# Exercise data
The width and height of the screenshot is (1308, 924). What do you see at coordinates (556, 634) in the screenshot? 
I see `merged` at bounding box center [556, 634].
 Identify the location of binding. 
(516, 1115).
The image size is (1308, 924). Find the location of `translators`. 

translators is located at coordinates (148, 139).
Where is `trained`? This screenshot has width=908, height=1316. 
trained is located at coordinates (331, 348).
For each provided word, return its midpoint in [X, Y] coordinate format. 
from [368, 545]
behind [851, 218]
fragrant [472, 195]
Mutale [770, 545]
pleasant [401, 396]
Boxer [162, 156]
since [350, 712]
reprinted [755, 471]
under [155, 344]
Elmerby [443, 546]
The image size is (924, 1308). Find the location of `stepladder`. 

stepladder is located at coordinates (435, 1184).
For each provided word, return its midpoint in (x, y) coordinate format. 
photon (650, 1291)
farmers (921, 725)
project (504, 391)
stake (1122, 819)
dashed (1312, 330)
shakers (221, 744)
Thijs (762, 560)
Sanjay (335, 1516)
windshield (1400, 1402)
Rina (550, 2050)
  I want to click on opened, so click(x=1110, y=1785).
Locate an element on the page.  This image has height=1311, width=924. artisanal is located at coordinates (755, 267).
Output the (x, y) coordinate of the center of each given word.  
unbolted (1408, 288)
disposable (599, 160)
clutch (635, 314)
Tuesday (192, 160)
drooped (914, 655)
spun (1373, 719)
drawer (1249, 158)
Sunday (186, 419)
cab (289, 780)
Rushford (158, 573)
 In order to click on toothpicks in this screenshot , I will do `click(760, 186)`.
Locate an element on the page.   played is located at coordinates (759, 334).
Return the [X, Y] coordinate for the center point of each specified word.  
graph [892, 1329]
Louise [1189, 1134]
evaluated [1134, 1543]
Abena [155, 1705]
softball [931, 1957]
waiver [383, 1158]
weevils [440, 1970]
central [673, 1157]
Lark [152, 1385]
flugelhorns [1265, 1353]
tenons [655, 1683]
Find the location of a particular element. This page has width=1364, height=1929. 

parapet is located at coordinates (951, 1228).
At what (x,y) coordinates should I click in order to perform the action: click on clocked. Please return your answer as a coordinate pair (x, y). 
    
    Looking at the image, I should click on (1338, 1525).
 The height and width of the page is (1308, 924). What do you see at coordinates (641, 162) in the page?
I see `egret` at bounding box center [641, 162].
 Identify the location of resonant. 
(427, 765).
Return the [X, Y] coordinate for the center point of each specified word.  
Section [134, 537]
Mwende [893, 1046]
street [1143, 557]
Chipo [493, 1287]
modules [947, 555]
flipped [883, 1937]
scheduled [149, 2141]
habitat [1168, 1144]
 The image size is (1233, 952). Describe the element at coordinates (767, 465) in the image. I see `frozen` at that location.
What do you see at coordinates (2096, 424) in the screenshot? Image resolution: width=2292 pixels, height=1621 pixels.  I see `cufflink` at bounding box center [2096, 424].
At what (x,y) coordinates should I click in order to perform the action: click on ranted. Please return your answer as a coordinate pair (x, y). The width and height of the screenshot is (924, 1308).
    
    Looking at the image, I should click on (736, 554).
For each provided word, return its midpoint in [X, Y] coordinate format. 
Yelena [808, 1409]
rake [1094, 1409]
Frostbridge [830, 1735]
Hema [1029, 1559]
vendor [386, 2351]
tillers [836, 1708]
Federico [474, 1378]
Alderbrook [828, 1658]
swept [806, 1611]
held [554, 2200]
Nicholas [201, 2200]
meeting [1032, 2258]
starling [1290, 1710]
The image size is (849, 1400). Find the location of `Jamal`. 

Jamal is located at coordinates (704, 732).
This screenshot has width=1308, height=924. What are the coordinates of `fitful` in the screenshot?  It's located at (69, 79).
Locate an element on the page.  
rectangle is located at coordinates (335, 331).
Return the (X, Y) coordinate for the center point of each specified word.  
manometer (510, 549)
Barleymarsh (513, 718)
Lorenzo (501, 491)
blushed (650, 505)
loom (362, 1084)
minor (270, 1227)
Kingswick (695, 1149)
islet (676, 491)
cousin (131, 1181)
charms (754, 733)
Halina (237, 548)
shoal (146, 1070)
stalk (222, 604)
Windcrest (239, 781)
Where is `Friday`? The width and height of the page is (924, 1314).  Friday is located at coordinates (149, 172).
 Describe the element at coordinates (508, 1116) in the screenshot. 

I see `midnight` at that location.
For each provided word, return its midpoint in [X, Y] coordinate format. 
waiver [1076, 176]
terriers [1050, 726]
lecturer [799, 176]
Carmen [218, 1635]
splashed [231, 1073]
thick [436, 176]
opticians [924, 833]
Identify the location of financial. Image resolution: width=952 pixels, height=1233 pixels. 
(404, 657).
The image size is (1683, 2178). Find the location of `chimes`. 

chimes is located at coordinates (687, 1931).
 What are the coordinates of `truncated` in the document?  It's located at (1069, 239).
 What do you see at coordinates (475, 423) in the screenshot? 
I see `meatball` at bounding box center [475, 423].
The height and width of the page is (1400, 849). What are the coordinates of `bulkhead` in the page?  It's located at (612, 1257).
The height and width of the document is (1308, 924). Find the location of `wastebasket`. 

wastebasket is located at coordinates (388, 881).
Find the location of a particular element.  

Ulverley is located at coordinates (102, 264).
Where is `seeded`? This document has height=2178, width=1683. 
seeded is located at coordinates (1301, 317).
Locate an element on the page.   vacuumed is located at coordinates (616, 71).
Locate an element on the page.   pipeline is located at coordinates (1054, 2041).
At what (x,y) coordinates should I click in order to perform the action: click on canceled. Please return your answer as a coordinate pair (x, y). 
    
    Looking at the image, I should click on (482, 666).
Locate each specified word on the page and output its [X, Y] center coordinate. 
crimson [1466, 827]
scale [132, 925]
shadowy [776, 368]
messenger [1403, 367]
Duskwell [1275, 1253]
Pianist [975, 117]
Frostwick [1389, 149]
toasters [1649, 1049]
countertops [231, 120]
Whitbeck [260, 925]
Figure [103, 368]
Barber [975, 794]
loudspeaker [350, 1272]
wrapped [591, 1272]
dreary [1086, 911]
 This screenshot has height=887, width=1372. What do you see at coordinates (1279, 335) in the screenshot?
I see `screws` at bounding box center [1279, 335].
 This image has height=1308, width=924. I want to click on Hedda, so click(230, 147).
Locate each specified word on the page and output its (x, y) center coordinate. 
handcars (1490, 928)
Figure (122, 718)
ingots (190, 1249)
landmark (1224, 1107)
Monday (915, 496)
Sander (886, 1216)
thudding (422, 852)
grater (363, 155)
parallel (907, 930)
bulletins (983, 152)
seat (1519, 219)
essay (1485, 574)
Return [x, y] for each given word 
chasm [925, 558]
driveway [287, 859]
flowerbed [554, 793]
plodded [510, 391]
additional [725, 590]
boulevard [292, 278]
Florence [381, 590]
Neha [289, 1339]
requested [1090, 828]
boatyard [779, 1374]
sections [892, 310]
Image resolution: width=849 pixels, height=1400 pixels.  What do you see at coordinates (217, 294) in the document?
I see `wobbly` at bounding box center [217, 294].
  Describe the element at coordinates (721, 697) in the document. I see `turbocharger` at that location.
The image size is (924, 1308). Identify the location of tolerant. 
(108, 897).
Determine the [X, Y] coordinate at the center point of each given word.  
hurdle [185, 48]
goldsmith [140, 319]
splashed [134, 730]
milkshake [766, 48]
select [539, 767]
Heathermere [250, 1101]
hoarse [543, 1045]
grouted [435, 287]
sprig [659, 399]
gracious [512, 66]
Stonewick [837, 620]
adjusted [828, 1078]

# The task
Reproduce all of the items above word for word, changing nothing and leaving nothing out.

# Response to the exercise
The width and height of the screenshot is (1308, 924). What do you see at coordinates (556, 634) in the screenshot? 
I see `merged` at bounding box center [556, 634].
 Identify the location of binding. 
(516, 1115).
The image size is (1308, 924). Find the location of `translators`. 

translators is located at coordinates (148, 139).
Where is `trained`? This screenshot has width=908, height=1316. 
trained is located at coordinates (331, 348).
For each provided word, return its midpoint in [X, Y] coordinate format. 
from [368, 545]
behind [851, 218]
fragrant [472, 195]
Mutale [770, 545]
pleasant [401, 396]
Boxer [162, 156]
since [350, 712]
reprinted [755, 471]
under [155, 344]
Elmerby [443, 546]
The image size is (924, 1308). Find the location of `stepladder`. 

stepladder is located at coordinates (435, 1184).
For each provided word, return its midpoint in (x, y) coordinate format. 
photon (650, 1291)
farmers (921, 725)
project (504, 391)
stake (1122, 819)
dashed (1312, 330)
shakers (221, 744)
Thijs (762, 560)
Sanjay (335, 1516)
windshield (1400, 1402)
Rina (550, 2050)
  I want to click on opened, so click(x=1110, y=1785).
Locate an element on the page.  This image has height=1311, width=924. artisanal is located at coordinates (755, 267).
Output the (x, y) coordinate of the center of each given word.  
unbolted (1408, 288)
disposable (599, 160)
clutch (635, 314)
Tuesday (192, 160)
drooped (914, 655)
spun (1373, 719)
drawer (1249, 158)
Sunday (186, 419)
cab (289, 780)
Rushford (158, 573)
 In order to click on toothpicks in this screenshot , I will do `click(760, 186)`.
Locate an element on the page.   played is located at coordinates (759, 334).
Return the [X, Y] coordinate for the center point of each specified word.  
graph [892, 1329]
Louise [1189, 1134]
evaluated [1134, 1543]
Abena [155, 1705]
softball [931, 1957]
waiver [383, 1158]
weevils [440, 1970]
central [673, 1157]
Lark [152, 1385]
flugelhorns [1265, 1353]
tenons [655, 1683]
Find the location of a particular element. This page has width=1364, height=1929. 

parapet is located at coordinates (951, 1228).
At what (x,y) coordinates should I click in order to perform the action: click on clocked. Please return your answer as a coordinate pair (x, y). 
    
    Looking at the image, I should click on (1338, 1525).
 The height and width of the page is (1308, 924). What do you see at coordinates (641, 162) in the page?
I see `egret` at bounding box center [641, 162].
 Identify the location of resonant. 
(427, 765).
Return the [X, Y] coordinate for the center point of each specified word.  
Section [134, 537]
Mwende [893, 1046]
street [1143, 557]
Chipo [493, 1287]
modules [947, 555]
flipped [883, 1937]
scheduled [149, 2141]
habitat [1168, 1144]
 The image size is (1233, 952). Describe the element at coordinates (767, 465) in the image. I see `frozen` at that location.
What do you see at coordinates (2096, 424) in the screenshot? Image resolution: width=2292 pixels, height=1621 pixels.  I see `cufflink` at bounding box center [2096, 424].
At what (x,y) coordinates should I click in order to perform the action: click on ranted. Please return your answer as a coordinate pair (x, y). The width and height of the screenshot is (924, 1308).
    
    Looking at the image, I should click on (736, 554).
For each provided word, return its midpoint in [X, Y] coordinate format. 
Yelena [808, 1409]
rake [1094, 1409]
Frostbridge [830, 1735]
Hema [1029, 1559]
vendor [386, 2351]
tillers [836, 1708]
Federico [474, 1378]
Alderbrook [828, 1658]
swept [806, 1611]
held [554, 2200]
Nicholas [201, 2200]
meeting [1032, 2258]
starling [1290, 1710]
The image size is (849, 1400). Find the location of `Jamal`. 

Jamal is located at coordinates (704, 732).
This screenshot has width=1308, height=924. What are the coordinates of `fitful` in the screenshot?  It's located at (69, 79).
Locate an element on the page.  
rectangle is located at coordinates (335, 331).
Return the (X, Y) coordinate for the center point of each specified word.  
manometer (510, 549)
Barleymarsh (513, 718)
Lorenzo (501, 491)
blushed (650, 505)
loom (362, 1084)
minor (270, 1227)
Kingswick (695, 1149)
islet (676, 491)
cousin (131, 1181)
charms (754, 733)
Halina (237, 548)
shoal (146, 1070)
stalk (222, 604)
Windcrest (239, 781)
Where is `Friday`? The width and height of the page is (924, 1314).  Friday is located at coordinates (149, 172).
 Describe the element at coordinates (508, 1116) in the screenshot. 

I see `midnight` at that location.
For each provided word, return its midpoint in [X, Y] coordinate format. 
waiver [1076, 176]
terriers [1050, 726]
lecturer [799, 176]
Carmen [218, 1635]
splashed [231, 1073]
thick [436, 176]
opticians [924, 833]
Identify the location of financial. Image resolution: width=952 pixels, height=1233 pixels. 
(404, 657).
The image size is (1683, 2178). Find the location of `chimes`. 

chimes is located at coordinates (687, 1931).
 What are the coordinates of `truncated` in the document?  It's located at (1069, 239).
 What do you see at coordinates (475, 423) in the screenshot? 
I see `meatball` at bounding box center [475, 423].
The height and width of the page is (1400, 849). What are the coordinates of `bulkhead` in the page?  It's located at (612, 1257).
The height and width of the document is (1308, 924). Find the location of `wastebasket`. 

wastebasket is located at coordinates (388, 881).
Find the location of a particular element.  

Ulverley is located at coordinates (102, 264).
Where is `seeded`? This document has height=2178, width=1683. 
seeded is located at coordinates (1301, 317).
Locate an element on the page.   vacuumed is located at coordinates (616, 71).
Locate an element on the page.   pipeline is located at coordinates (1054, 2041).
At what (x,y) coordinates should I click in order to perform the action: click on canceled. Please return your answer as a coordinate pair (x, y). 
    
    Looking at the image, I should click on (482, 666).
Locate each specified word on the page and output its [X, Y] center coordinate. 
crimson [1466, 827]
scale [132, 925]
shadowy [776, 368]
messenger [1403, 367]
Duskwell [1275, 1253]
Pianist [975, 117]
Frostwick [1389, 149]
toasters [1649, 1049]
countertops [231, 120]
Whitbeck [260, 925]
Figure [103, 368]
Barber [975, 794]
loudspeaker [350, 1272]
wrapped [591, 1272]
dreary [1086, 911]
 This screenshot has height=887, width=1372. What do you see at coordinates (1279, 335) in the screenshot?
I see `screws` at bounding box center [1279, 335].
 This image has height=1308, width=924. I want to click on Hedda, so click(230, 147).
Locate each specified word on the page and output its (x, y) center coordinate. 
handcars (1490, 928)
Figure (122, 718)
ingots (190, 1249)
landmark (1224, 1107)
Monday (915, 496)
Sander (886, 1216)
thudding (422, 852)
grater (363, 155)
parallel (907, 930)
bulletins (983, 152)
seat (1519, 219)
essay (1485, 574)
Return [x, y] for each given word 
chasm [925, 558]
driveway [287, 859]
flowerbed [554, 793]
plodded [510, 391]
additional [725, 590]
boulevard [292, 278]
Florence [381, 590]
Neha [289, 1339]
requested [1090, 828]
boatyard [779, 1374]
sections [892, 310]
Image resolution: width=849 pixels, height=1400 pixels.  What do you see at coordinates (217, 294) in the document?
I see `wobbly` at bounding box center [217, 294].
  Describe the element at coordinates (721, 697) in the document. I see `turbocharger` at that location.
The image size is (924, 1308). Identify the location of tolerant. 
(108, 897).
Determine the [X, Y] coordinate at the center point of each given word.  
hurdle [185, 48]
goldsmith [140, 319]
splashed [134, 730]
milkshake [766, 48]
select [539, 767]
Heathermere [250, 1101]
hoarse [543, 1045]
grouted [435, 287]
sprig [659, 399]
gracious [512, 66]
Stonewick [837, 620]
adjusted [828, 1078]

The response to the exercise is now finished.